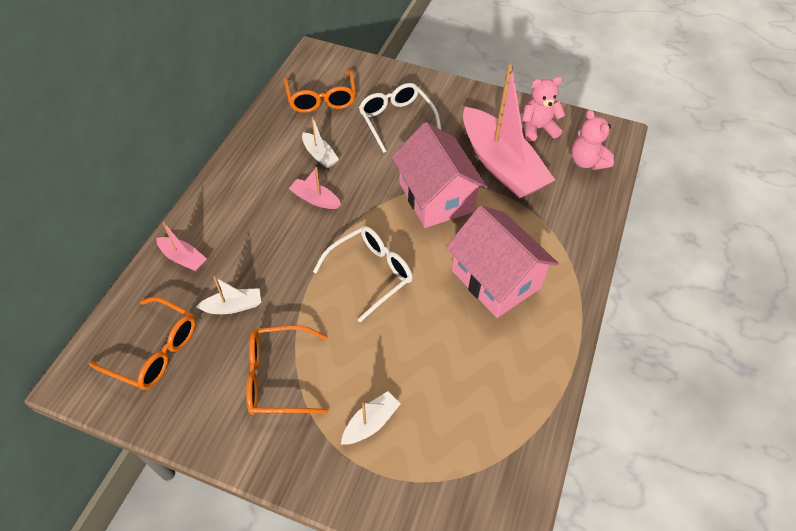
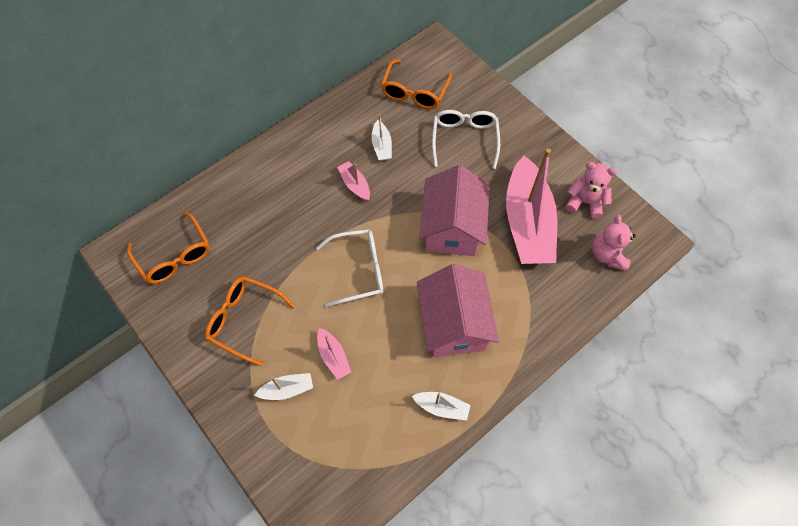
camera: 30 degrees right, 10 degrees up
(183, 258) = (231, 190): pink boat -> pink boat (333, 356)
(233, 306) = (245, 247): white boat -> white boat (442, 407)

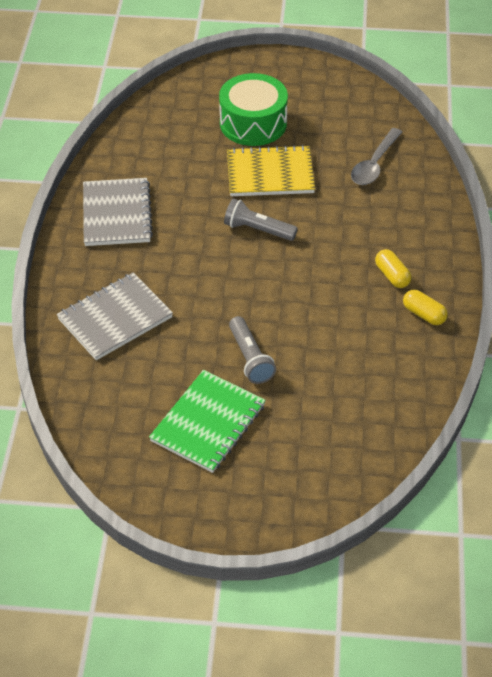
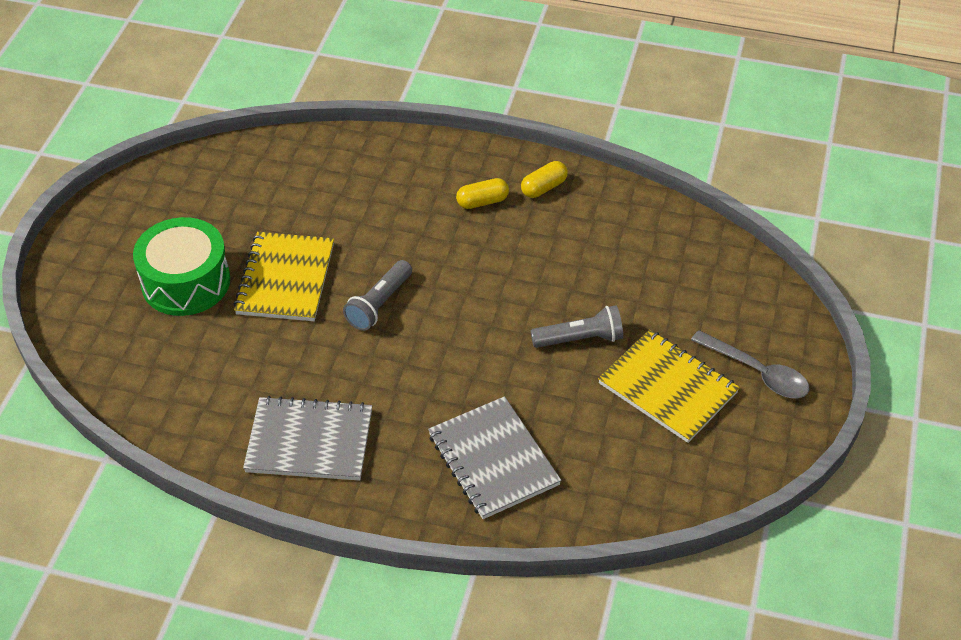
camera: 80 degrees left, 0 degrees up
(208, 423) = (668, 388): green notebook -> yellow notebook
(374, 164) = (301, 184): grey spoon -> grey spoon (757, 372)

--

*REQUIRED WORK*
Please set down each line of the listing above word for word, skipping any pictures.

*WRITTEN REPLY*
camera: 30 degrees right, 10 degrees up
(183, 258) = (231, 190): pink boat -> pink boat (333, 356)
(233, 306) = (245, 247): white boat -> white boat (442, 407)

camera: 80 degrees left, 0 degrees up
(208, 423) = (668, 388): green notebook -> yellow notebook
(374, 164) = (301, 184): grey spoon -> grey spoon (757, 372)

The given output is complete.